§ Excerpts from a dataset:
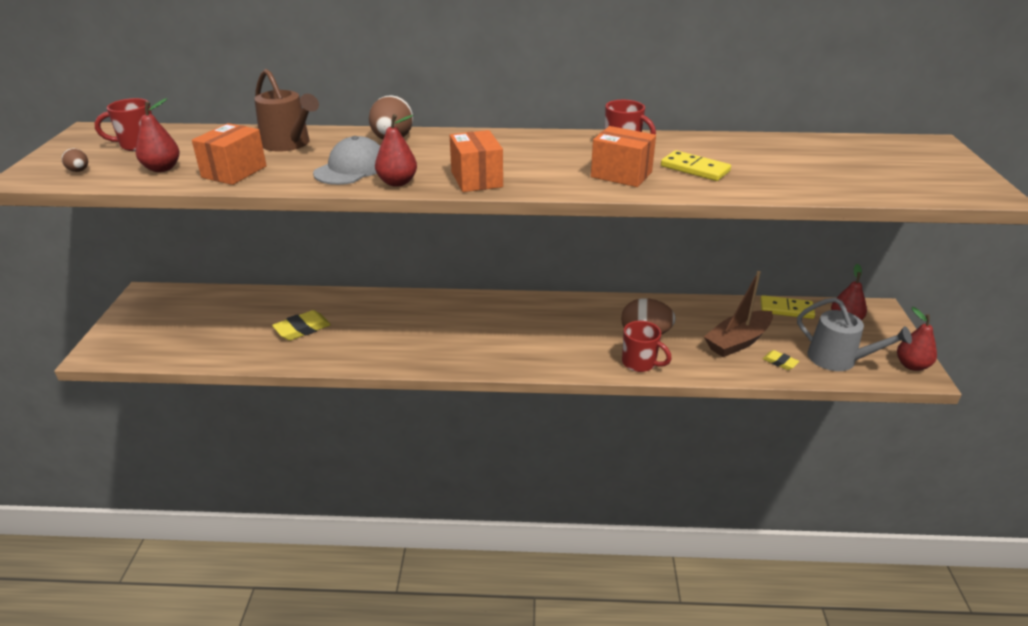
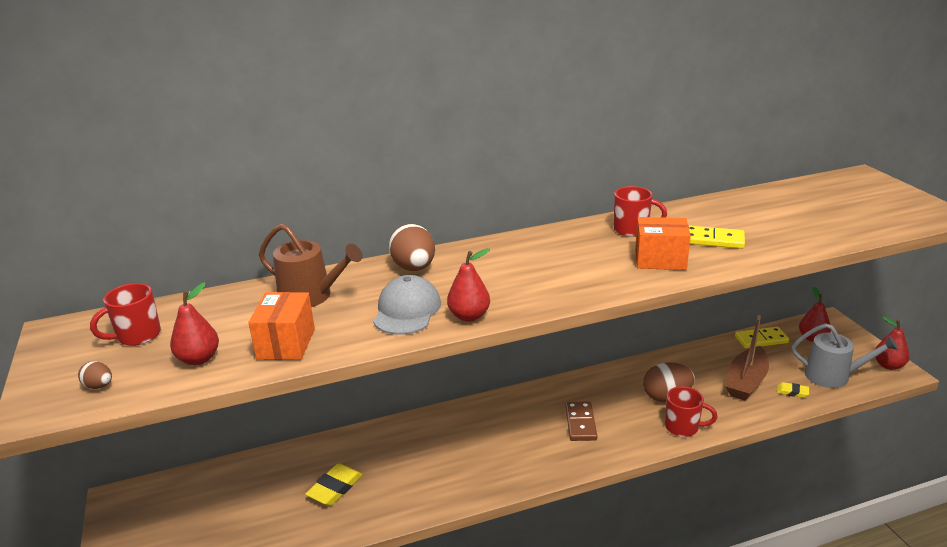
camera: 20 degrees left, 5 degrees down
orange box [450,130,503,192] -> none
none -> brown domino [565,401,597,441]

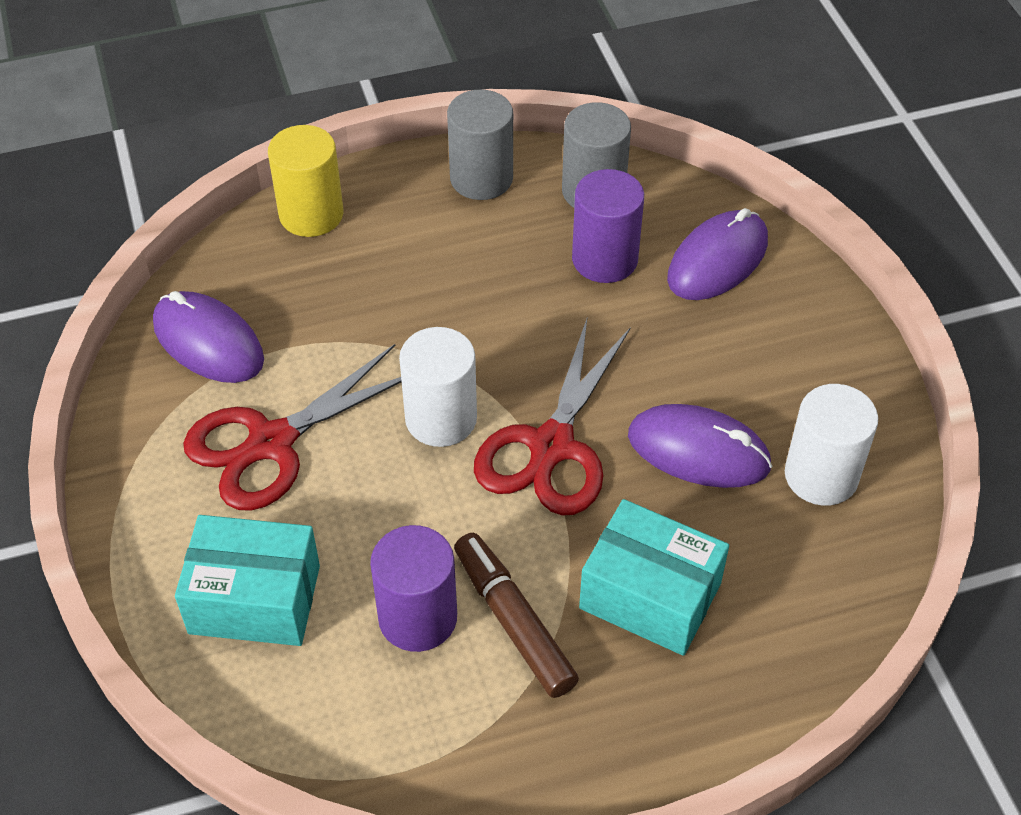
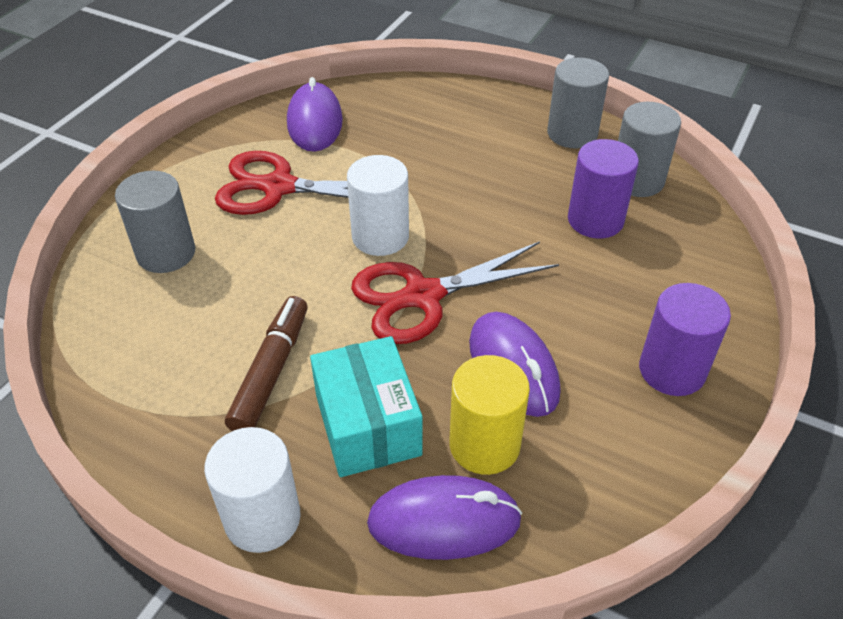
camera: 45 degrees right, 5 degrees down
turquoise box [175,515,320,646] -> grey cylinder [115,171,195,273]
yellow cylinder [268,125,343,237] -> yellow cylinder moved to [449,355,530,475]
purple cylinder [370,525,457,652] -> purple cylinder moved to [639,283,731,396]
purple mouse [667,208,768,300] -> purple mouse moved to [367,475,522,560]
white cylinder [785,384,878,506] -> white cylinder moved to [204,427,300,553]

§ Exercise:
Copy out each line of the data above, exactly, if it lies between the line holding "yellow cylinder [268,125,343,237]" and the line holding "purple mouse [667,208,768,300]", inclusive; copy no other line.

§ Solution to this problem:
yellow cylinder [268,125,343,237] -> yellow cylinder moved to [449,355,530,475]
purple cylinder [370,525,457,652] -> purple cylinder moved to [639,283,731,396]
purple mouse [667,208,768,300] -> purple mouse moved to [367,475,522,560]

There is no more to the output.